Dataset entries:
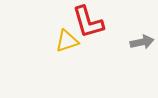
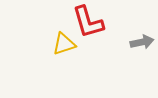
yellow triangle: moved 3 px left, 3 px down
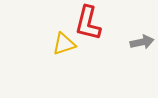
red L-shape: moved 1 px down; rotated 30 degrees clockwise
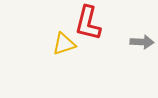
gray arrow: rotated 15 degrees clockwise
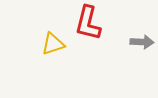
yellow triangle: moved 11 px left
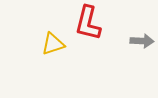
gray arrow: moved 1 px up
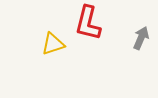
gray arrow: moved 1 px left, 3 px up; rotated 70 degrees counterclockwise
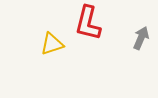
yellow triangle: moved 1 px left
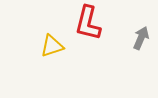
yellow triangle: moved 2 px down
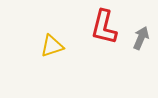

What you need to do:
Arrange the movement and rotation lines from all the records into a numbered list, leaving out the pictures and any blank lines.

Solution:
1. yellow triangle: moved 3 px left, 3 px down
2. red L-shape: moved 1 px down; rotated 30 degrees clockwise
3. gray arrow: rotated 15 degrees clockwise
4. yellow triangle: moved 11 px left
5. gray arrow: moved 1 px up
6. gray arrow: moved 1 px left, 3 px up; rotated 70 degrees counterclockwise
7. yellow triangle: moved 1 px left
8. yellow triangle: moved 2 px down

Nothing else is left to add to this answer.